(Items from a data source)

[Start of section]

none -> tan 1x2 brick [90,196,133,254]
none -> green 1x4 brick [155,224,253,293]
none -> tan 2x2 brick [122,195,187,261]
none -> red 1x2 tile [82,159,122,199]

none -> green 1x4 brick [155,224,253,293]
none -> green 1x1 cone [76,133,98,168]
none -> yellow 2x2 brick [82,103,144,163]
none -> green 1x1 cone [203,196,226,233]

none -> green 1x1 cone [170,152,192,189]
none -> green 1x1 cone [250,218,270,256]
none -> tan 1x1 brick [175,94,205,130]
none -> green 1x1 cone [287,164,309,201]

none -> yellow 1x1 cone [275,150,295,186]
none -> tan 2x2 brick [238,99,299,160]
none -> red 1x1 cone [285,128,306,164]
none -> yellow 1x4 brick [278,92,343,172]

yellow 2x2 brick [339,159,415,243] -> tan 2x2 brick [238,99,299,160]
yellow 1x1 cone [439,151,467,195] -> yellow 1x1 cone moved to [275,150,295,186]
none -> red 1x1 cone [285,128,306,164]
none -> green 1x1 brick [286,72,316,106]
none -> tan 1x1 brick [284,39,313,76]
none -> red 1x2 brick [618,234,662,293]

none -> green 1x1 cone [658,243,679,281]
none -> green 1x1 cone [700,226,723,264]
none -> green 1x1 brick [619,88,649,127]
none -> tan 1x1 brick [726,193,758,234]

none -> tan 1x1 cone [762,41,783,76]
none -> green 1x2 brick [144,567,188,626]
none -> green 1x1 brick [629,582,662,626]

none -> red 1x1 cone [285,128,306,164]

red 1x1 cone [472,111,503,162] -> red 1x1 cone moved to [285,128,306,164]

[End of section]

# EXERCISE GOAL
Note every line above where the string "moved" shows up, and copy those lines.

# ANSWER TO THE EXERCISE
yellow 1x1 cone [439,151,467,195] -> yellow 1x1 cone moved to [275,150,295,186]
red 1x1 cone [472,111,503,162] -> red 1x1 cone moved to [285,128,306,164]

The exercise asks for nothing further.